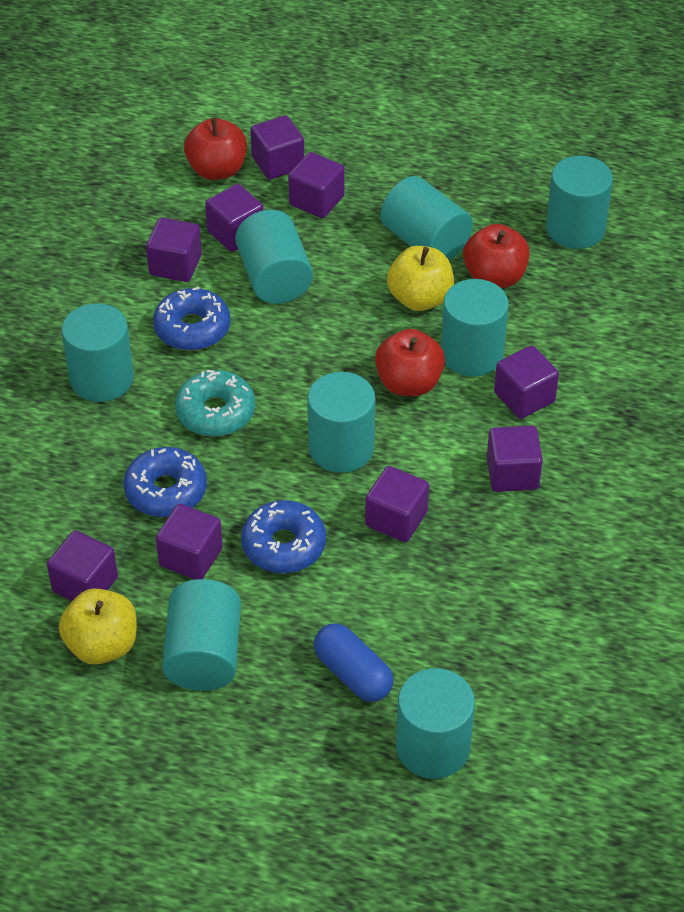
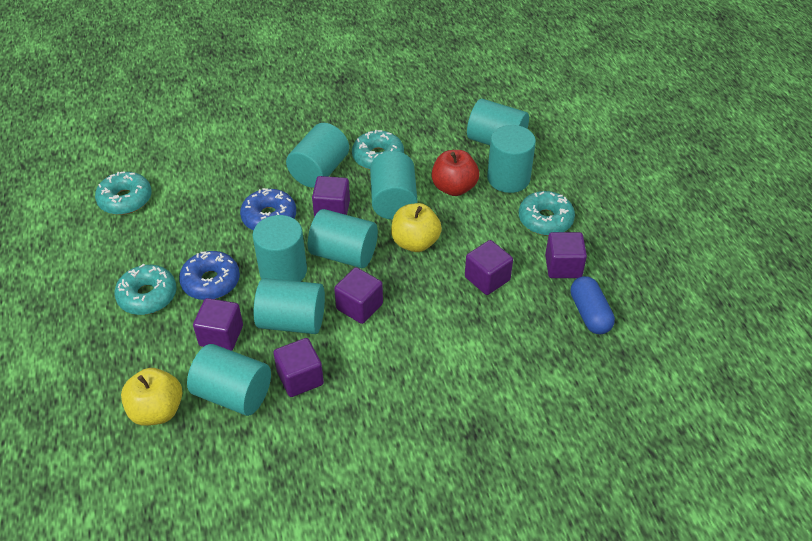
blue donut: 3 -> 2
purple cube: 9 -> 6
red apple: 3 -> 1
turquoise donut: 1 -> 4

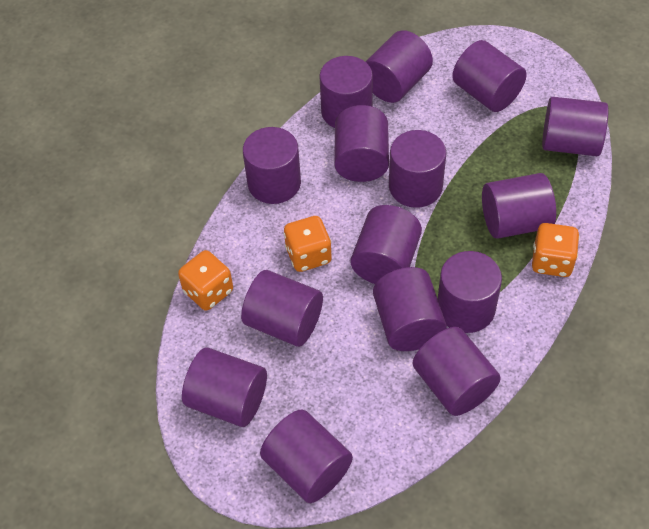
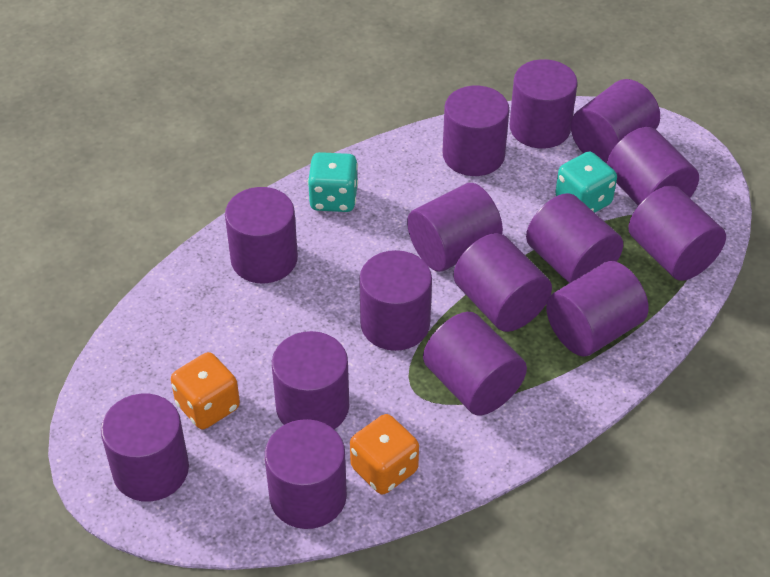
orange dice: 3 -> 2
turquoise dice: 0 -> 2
================================
§ **TASK ITEM**: Copy each line of the data above that holds "turquoise".

§ **REPLY**:
turquoise donut: 1 -> 4
turquoise dice: 0 -> 2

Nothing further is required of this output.